Directions: The lines to be set down run from the line containing "none -> green brick B1 level 2" through the final line of the data below; print them exactly and print nothing else.

Material to process:
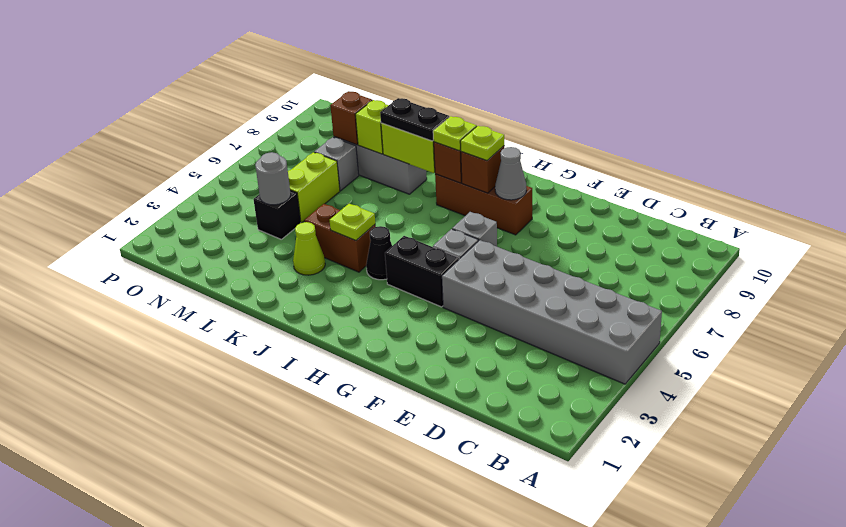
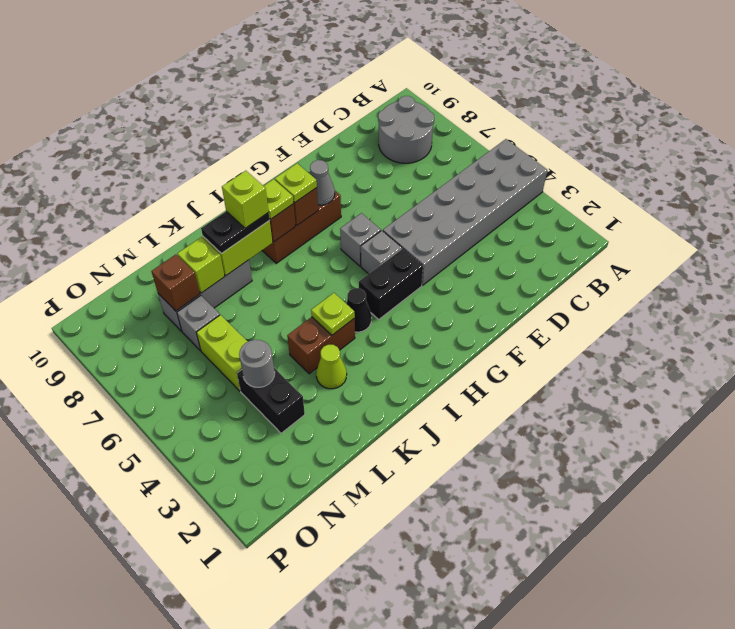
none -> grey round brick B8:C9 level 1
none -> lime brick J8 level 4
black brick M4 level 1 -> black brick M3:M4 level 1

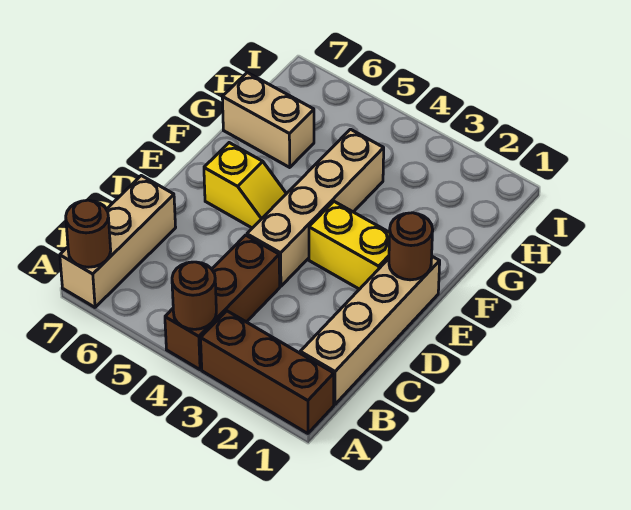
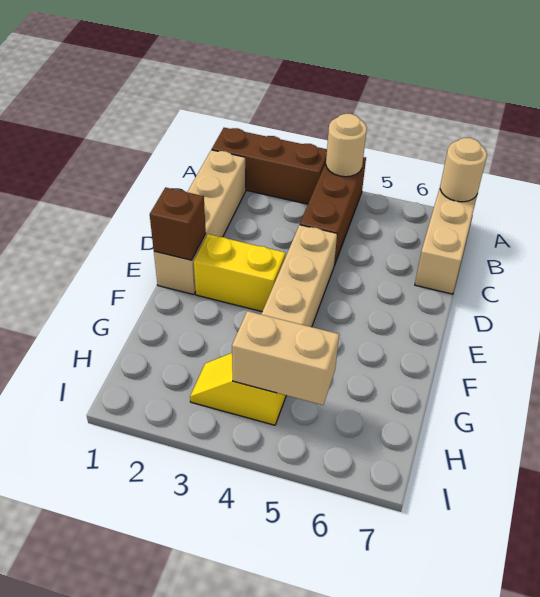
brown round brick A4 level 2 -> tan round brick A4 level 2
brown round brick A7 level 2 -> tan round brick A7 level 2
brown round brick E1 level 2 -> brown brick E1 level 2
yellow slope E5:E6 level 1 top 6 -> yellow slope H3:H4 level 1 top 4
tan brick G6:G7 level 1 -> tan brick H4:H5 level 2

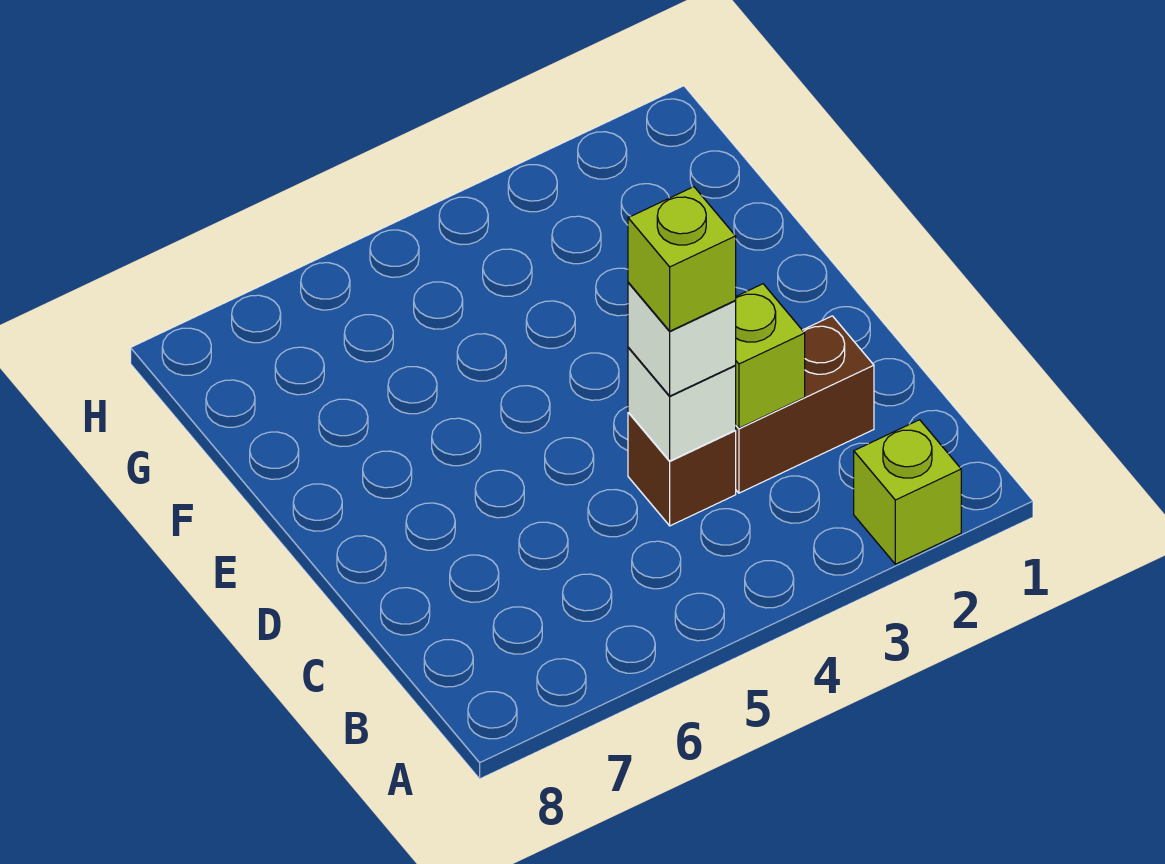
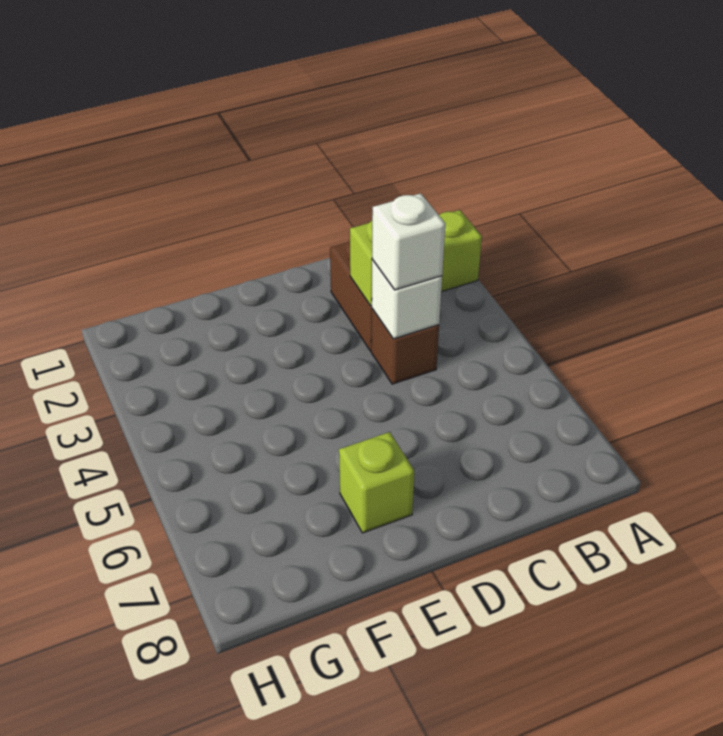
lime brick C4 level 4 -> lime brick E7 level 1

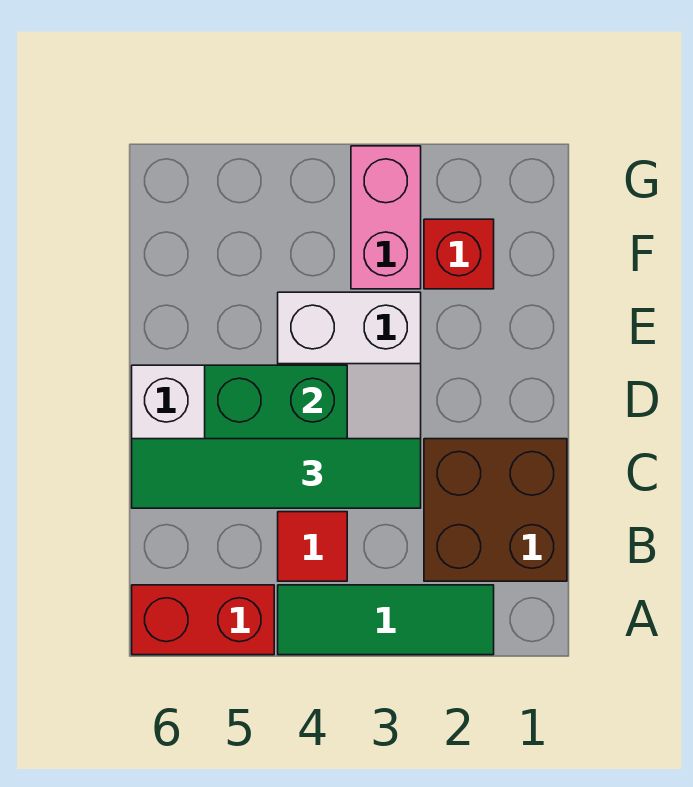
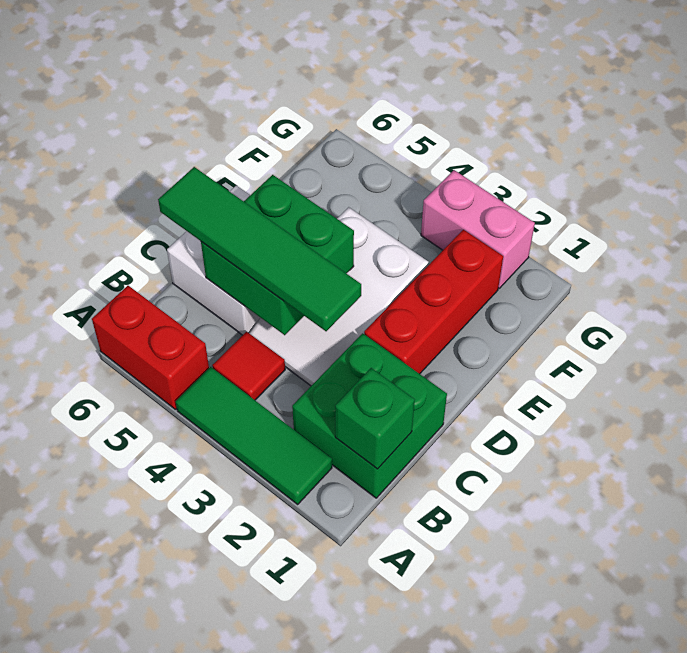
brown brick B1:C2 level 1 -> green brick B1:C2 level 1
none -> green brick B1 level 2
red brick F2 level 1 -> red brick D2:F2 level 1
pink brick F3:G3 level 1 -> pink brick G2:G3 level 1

Response to this exercise:
none -> green brick B1 level 2
red brick F2 level 1 -> red brick D2:F2 level 1
pink brick F3:G3 level 1 -> pink brick G2:G3 level 1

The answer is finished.